Edit difference data:
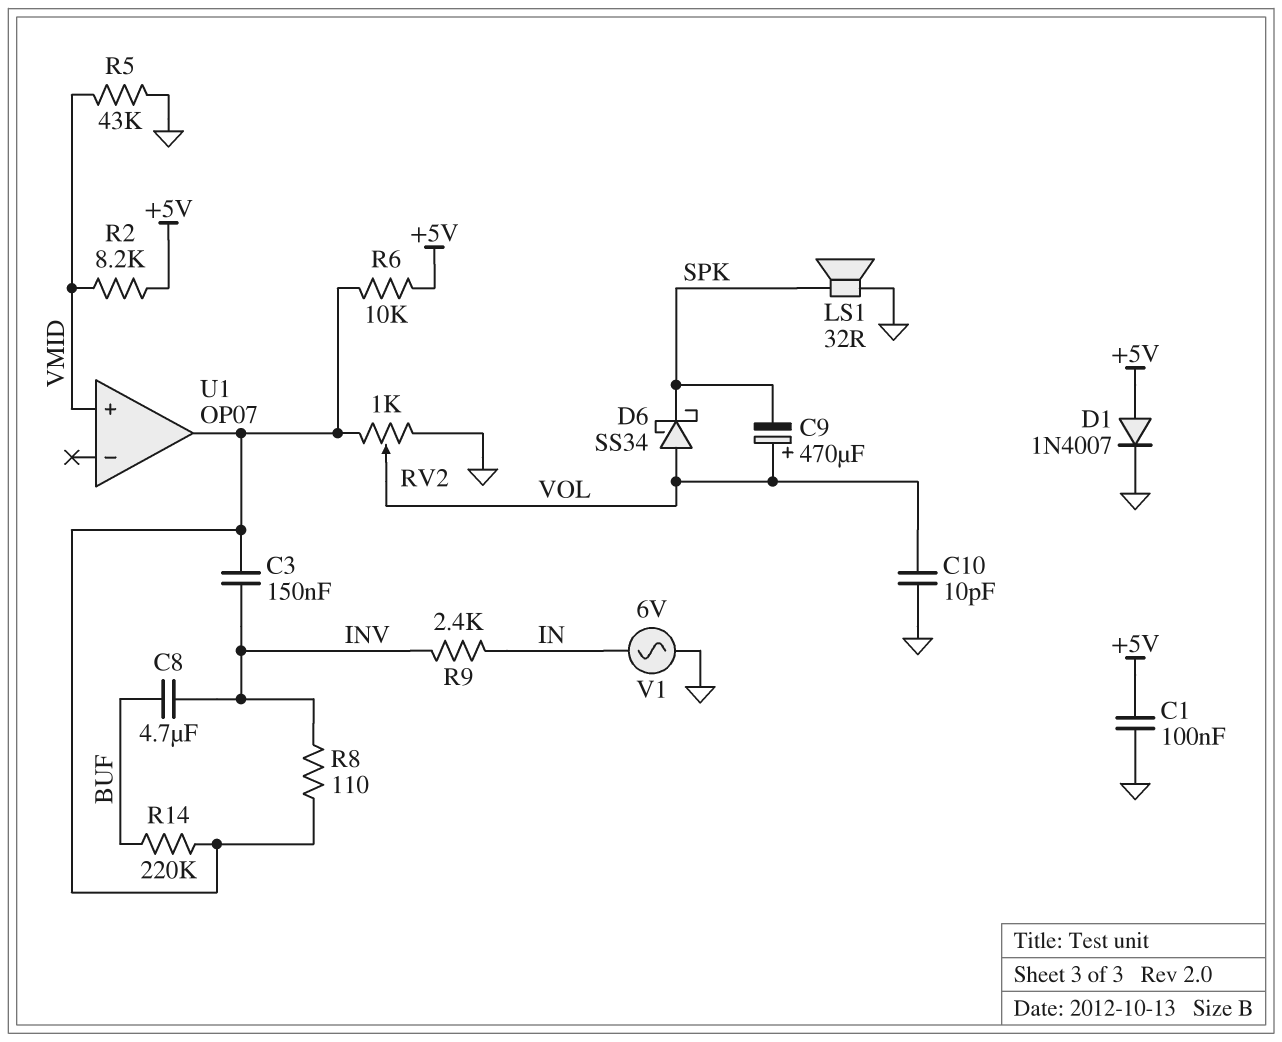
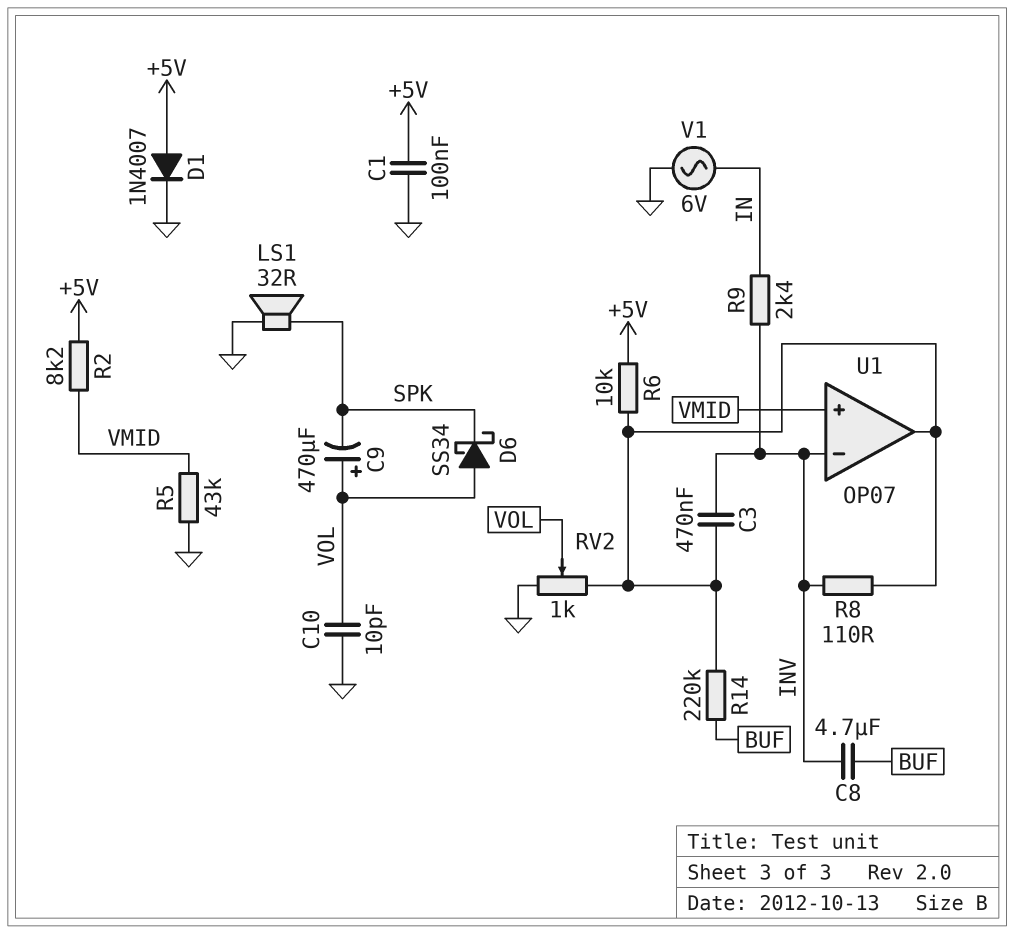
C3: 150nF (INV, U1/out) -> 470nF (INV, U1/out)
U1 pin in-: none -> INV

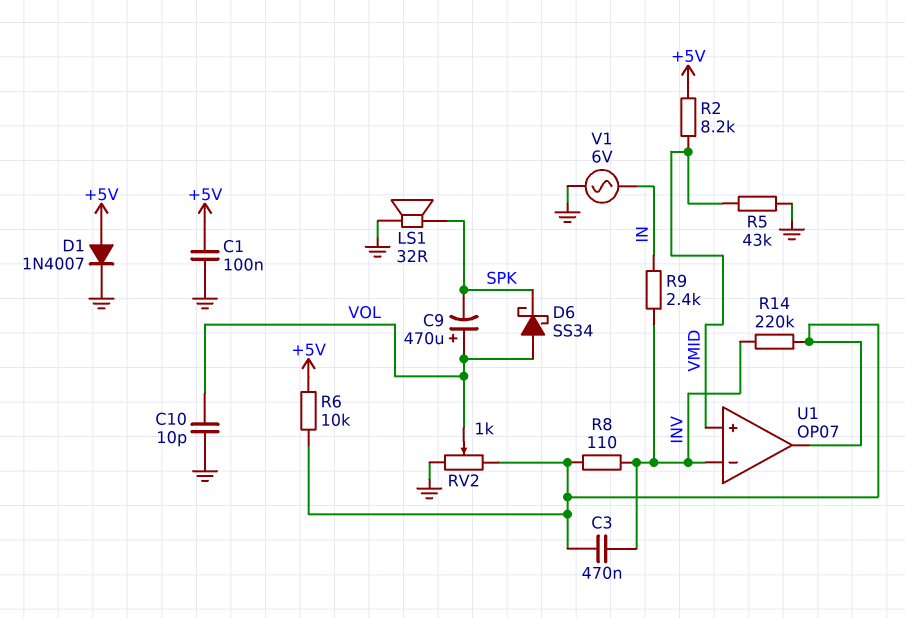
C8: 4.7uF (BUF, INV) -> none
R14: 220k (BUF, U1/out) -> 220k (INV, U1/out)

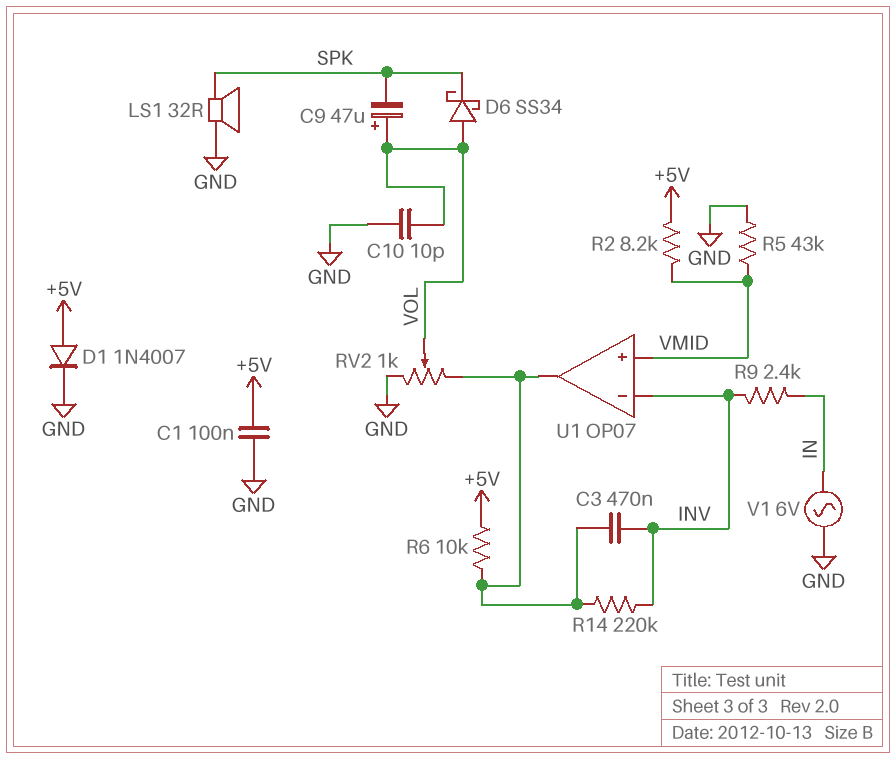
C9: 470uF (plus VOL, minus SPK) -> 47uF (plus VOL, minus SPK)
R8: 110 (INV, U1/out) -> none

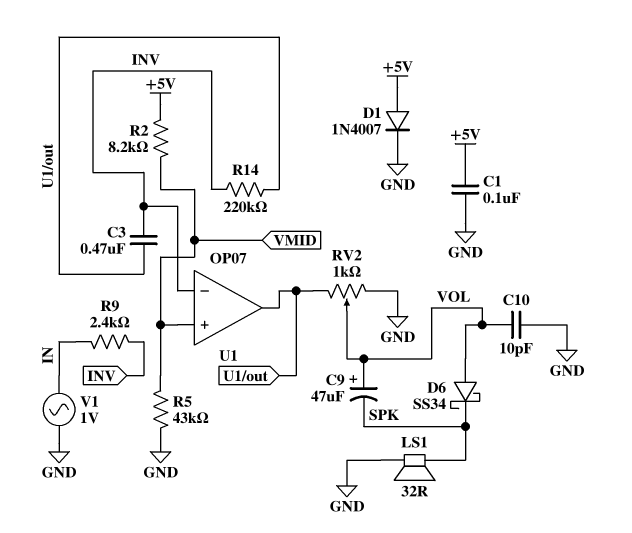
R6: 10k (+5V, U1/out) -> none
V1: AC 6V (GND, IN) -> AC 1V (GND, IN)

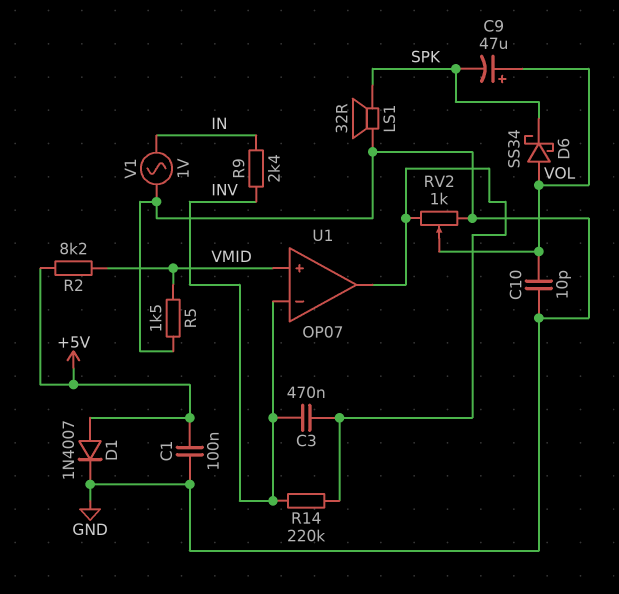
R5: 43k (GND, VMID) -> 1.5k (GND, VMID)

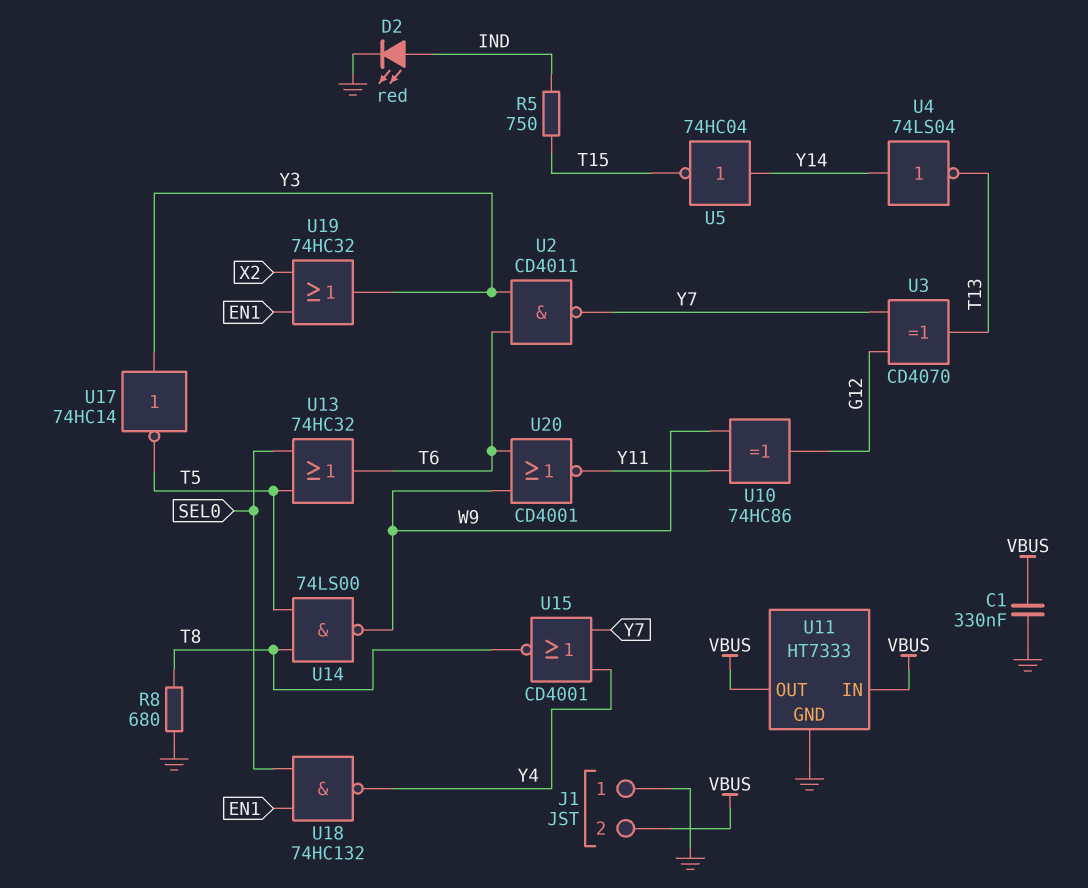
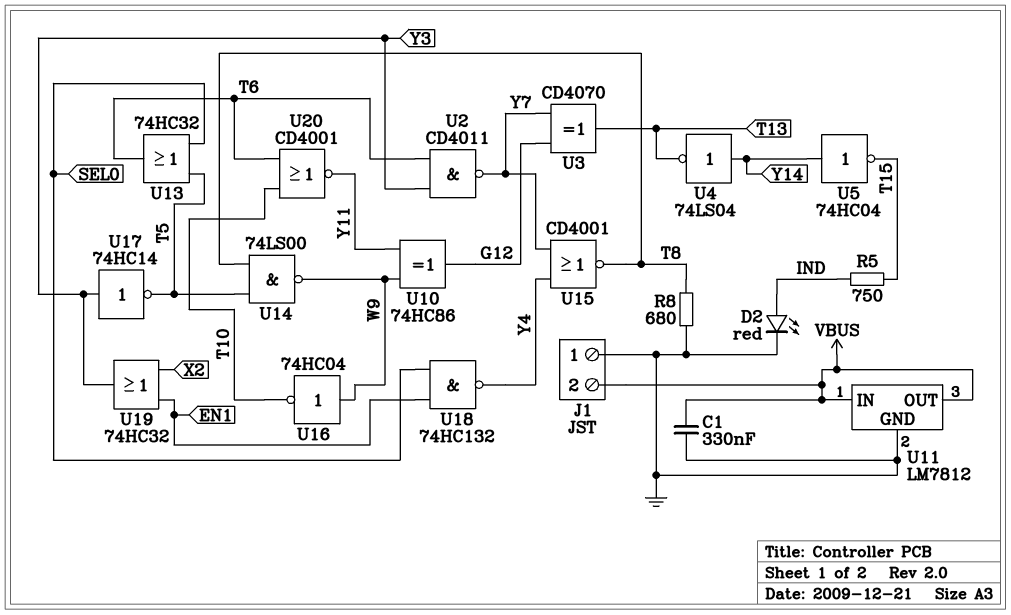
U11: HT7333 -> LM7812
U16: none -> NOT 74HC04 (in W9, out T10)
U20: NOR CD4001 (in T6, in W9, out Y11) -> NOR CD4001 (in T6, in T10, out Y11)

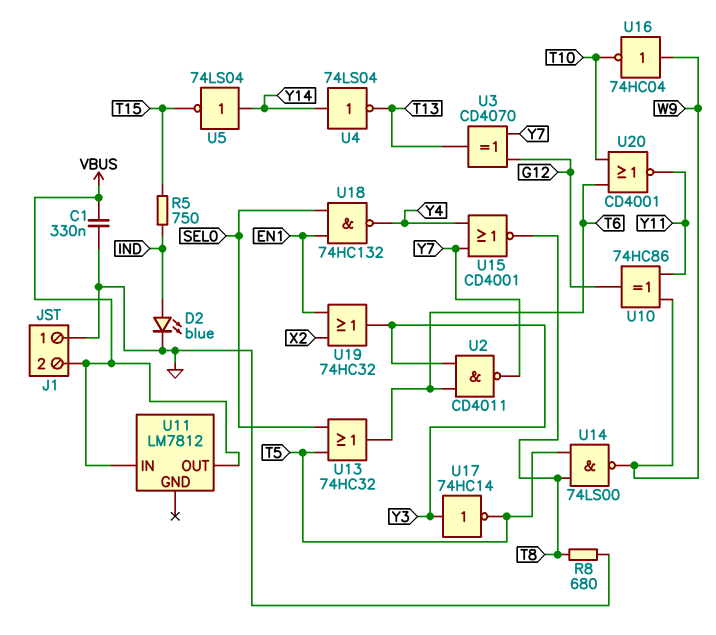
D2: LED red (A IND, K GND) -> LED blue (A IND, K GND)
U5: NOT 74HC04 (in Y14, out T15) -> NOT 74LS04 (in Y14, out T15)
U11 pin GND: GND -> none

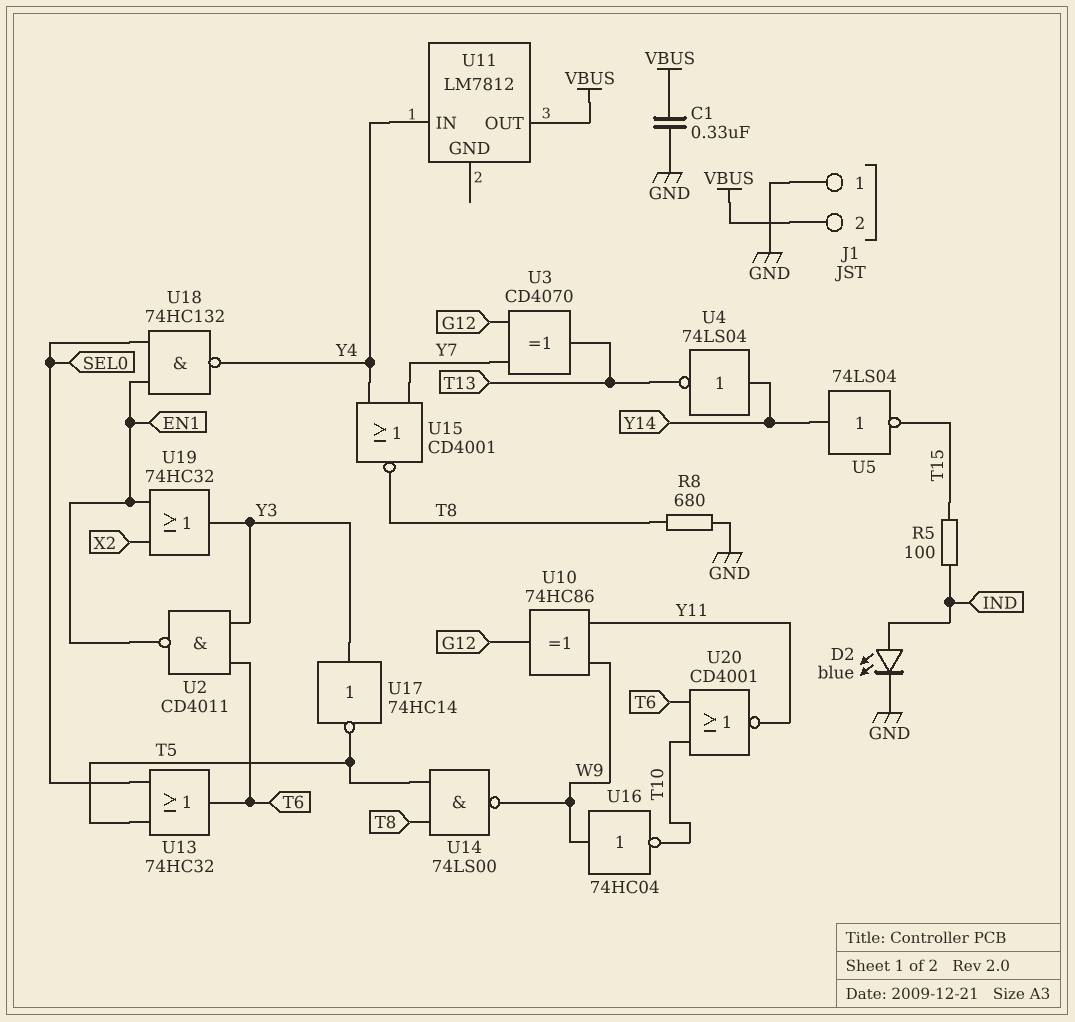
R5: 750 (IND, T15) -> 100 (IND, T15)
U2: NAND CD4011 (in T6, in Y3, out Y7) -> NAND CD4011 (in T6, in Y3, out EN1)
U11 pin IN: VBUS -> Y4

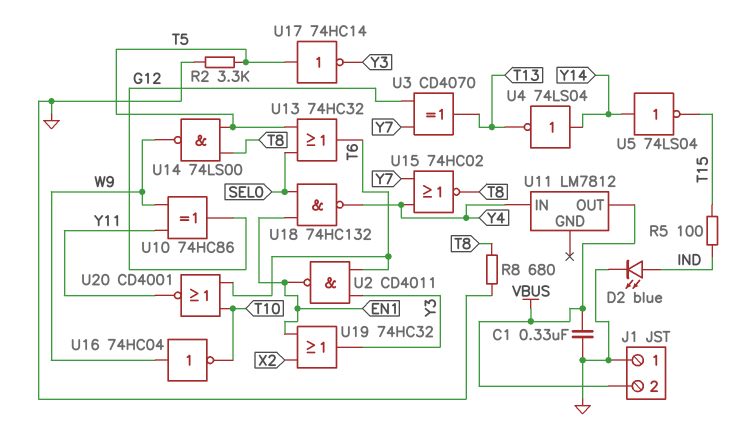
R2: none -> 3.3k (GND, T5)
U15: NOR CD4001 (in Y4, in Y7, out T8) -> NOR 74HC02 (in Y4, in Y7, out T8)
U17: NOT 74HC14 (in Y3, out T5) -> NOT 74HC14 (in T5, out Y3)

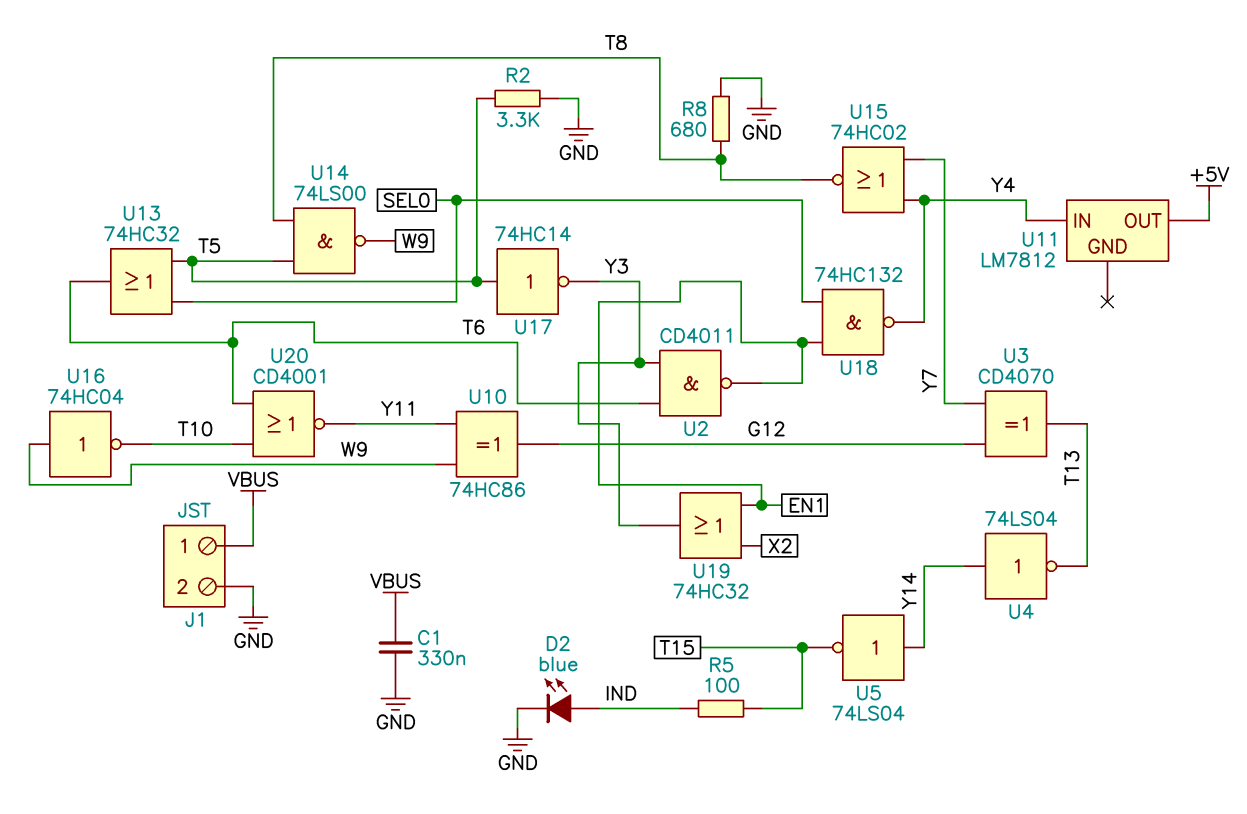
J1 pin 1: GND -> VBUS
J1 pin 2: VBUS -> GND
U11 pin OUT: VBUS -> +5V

Brief: Starting with the line containing "R5: 43k (GND, VMID) -> 1.5k (GND, VMID)" and ending with the last line of the records above, write out each line exactly; no pictures.

Reply to the exercise:
R5: 43k (GND, VMID) -> 1.5k (GND, VMID)

U11: HT7333 -> LM7812
U16: none -> NOT 74HC04 (in W9, out T10)
U20: NOR CD4001 (in T6, in W9, out Y11) -> NOR CD4001 (in T6, in T10, out Y11)

D2: LED red (A IND, K GND) -> LED blue (A IND, K GND)
U5: NOT 74HC04 (in Y14, out T15) -> NOT 74LS04 (in Y14, out T15)
U11 pin GND: GND -> none

R5: 750 (IND, T15) -> 100 (IND, T15)
U2: NAND CD4011 (in T6, in Y3, out Y7) -> NAND CD4011 (in T6, in Y3, out EN1)
U11 pin IN: VBUS -> Y4

R2: none -> 3.3k (GND, T5)
U15: NOR CD4001 (in Y4, in Y7, out T8) -> NOR 74HC02 (in Y4, in Y7, out T8)
U17: NOT 74HC14 (in Y3, out T5) -> NOT 74HC14 (in T5, out Y3)

J1 pin 1: GND -> VBUS
J1 pin 2: VBUS -> GND
U11 pin OUT: VBUS -> +5V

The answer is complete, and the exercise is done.